- _Task requirements_
The expected response is the complete listing below, restated exactly, with its pictures omitted.

- _Data provided_
....

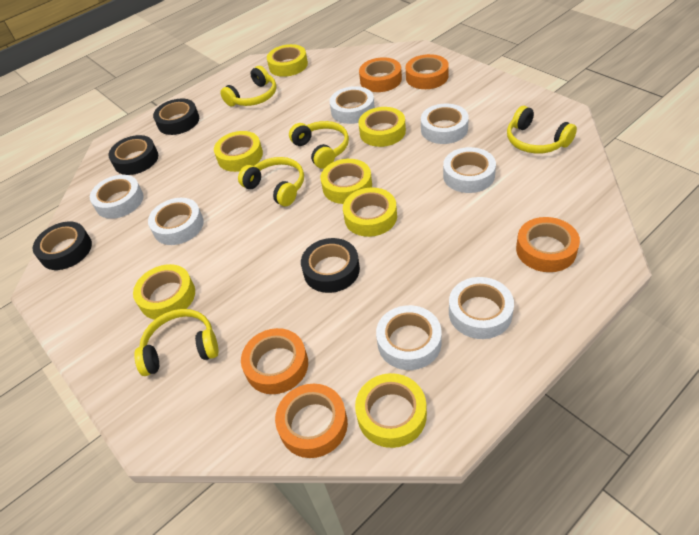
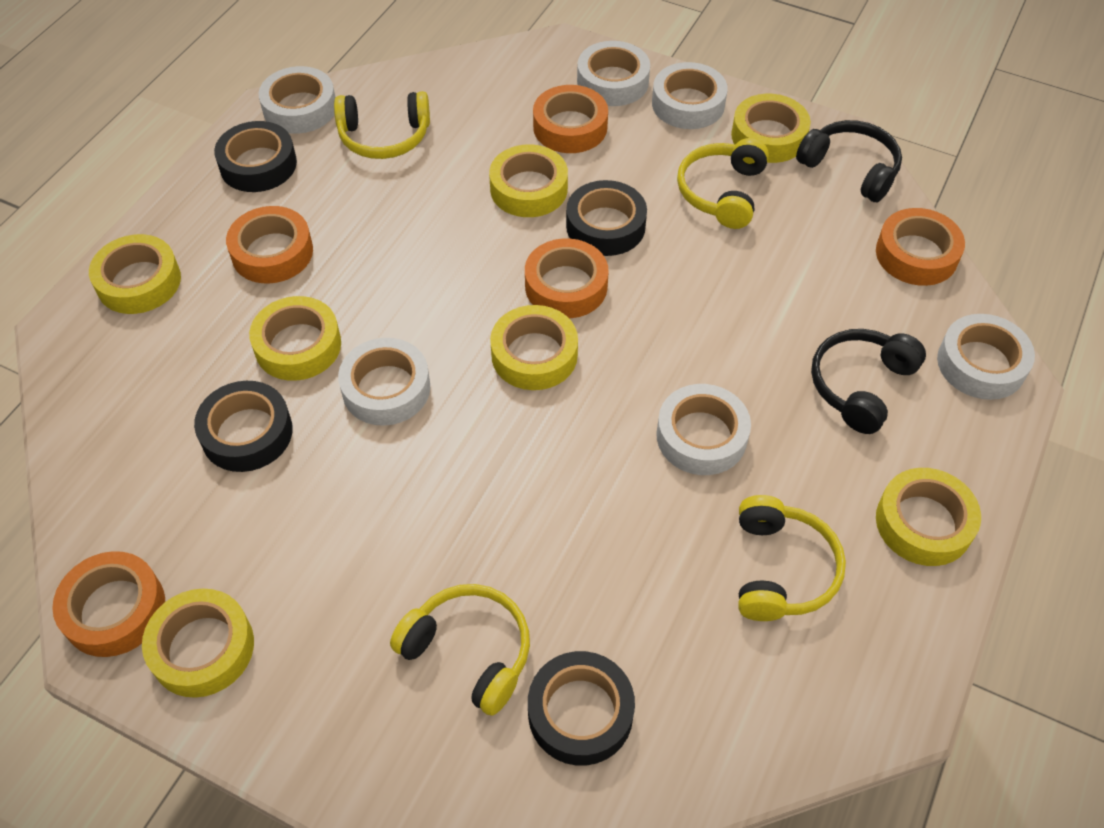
black headphones: 0 -> 2
white tape: 7 -> 6
yellow headphones: 5 -> 4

....

- _Reply to the task_
black headphones: 0 -> 2
white tape: 7 -> 6
yellow headphones: 5 -> 4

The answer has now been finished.